[PROBLEM DETAILS]
Word for word, copy the data that follows and skip its pictures.

[DATA SEGMENT]
#####
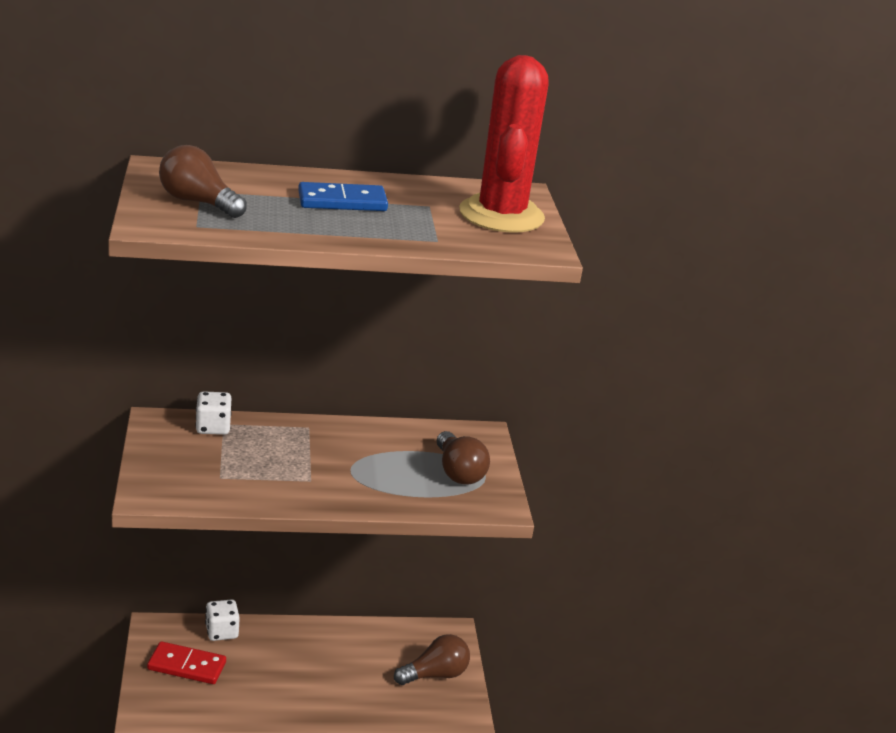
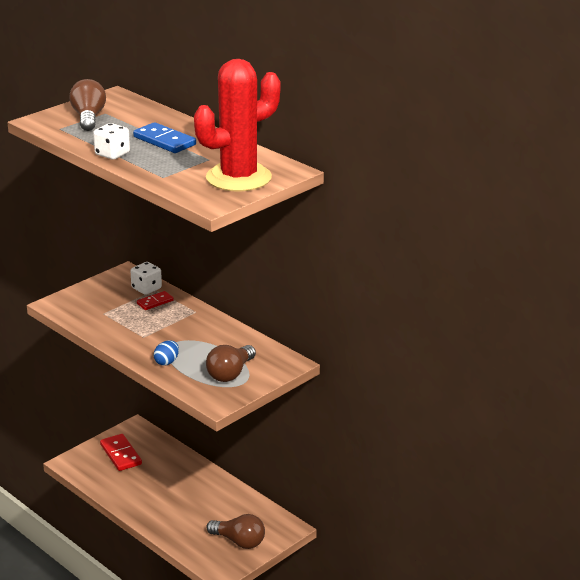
camera: 55 degrees right, 0 degrees up
(221, 631) = (164, 449): white dice -> white dice (112, 154)
(250, 437) = (155, 302): none -> red domino
(383, 493) = (167, 362): none -> blue egg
#####
[RESULT OF THE EXERCISE]
camera: 55 degrees right, 0 degrees up
(221, 631) = (164, 449): white dice -> white dice (112, 154)
(250, 437) = (155, 302): none -> red domino
(383, 493) = (167, 362): none -> blue egg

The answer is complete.